» **WHAT THE TASK REQUIRES**: Write out the material below exactly, beginning at the line that contains "(140, 195) = (300, 180): turquoise" and ending with its last line, both ends included; write nothing else.

» **DATASET SECTION**:
**********

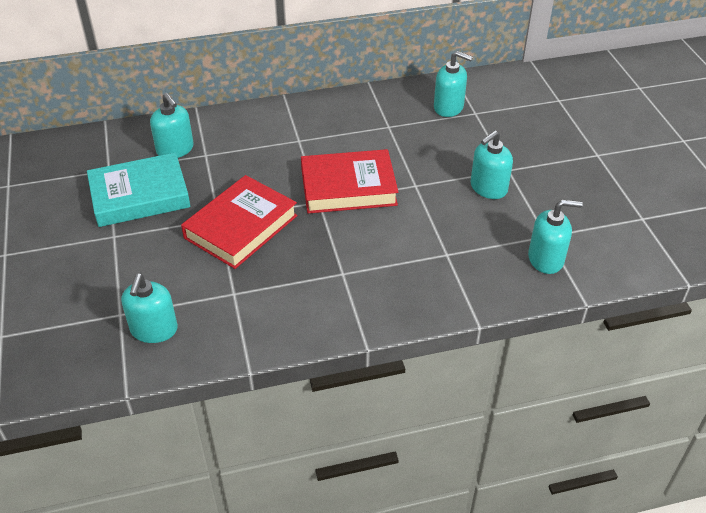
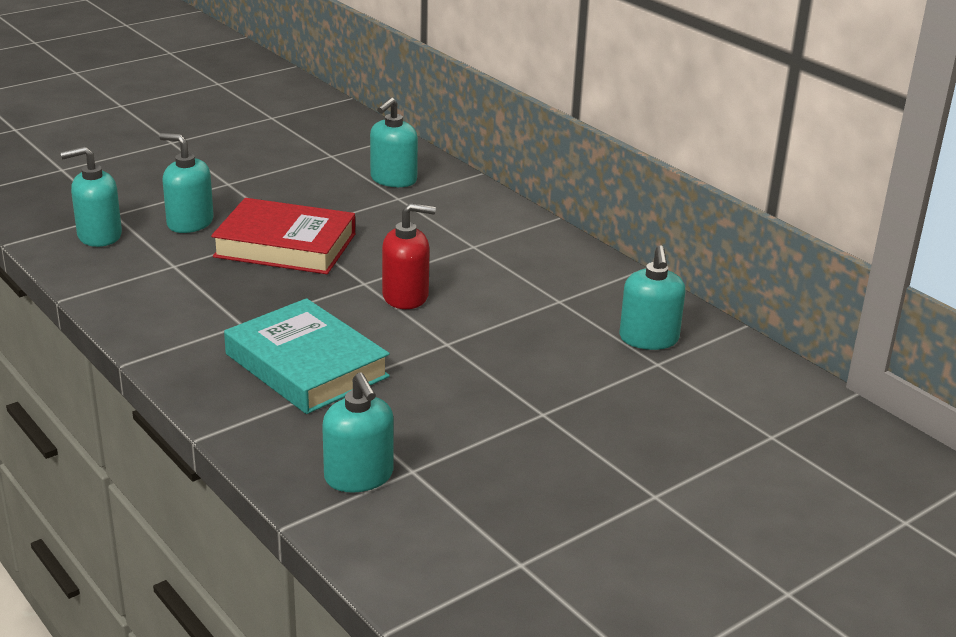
camera: 65 degrees right, 15 degrees down
(140, 195) = (300, 180): turquoise book -> turquoise book (306, 365)
(348, 187) = (406, 296): red book -> red soap dispenser
(488, 188) = (485, 402): turquoise soap dispenser -> turquoise soap dispenser (190, 223)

**********

» **EXERCISE OUTPUT**:
(140, 195) = (300, 180): turquoise book -> turquoise book (306, 365)
(348, 187) = (406, 296): red book -> red soap dispenser
(488, 188) = (485, 402): turquoise soap dispenser -> turquoise soap dispenser (190, 223)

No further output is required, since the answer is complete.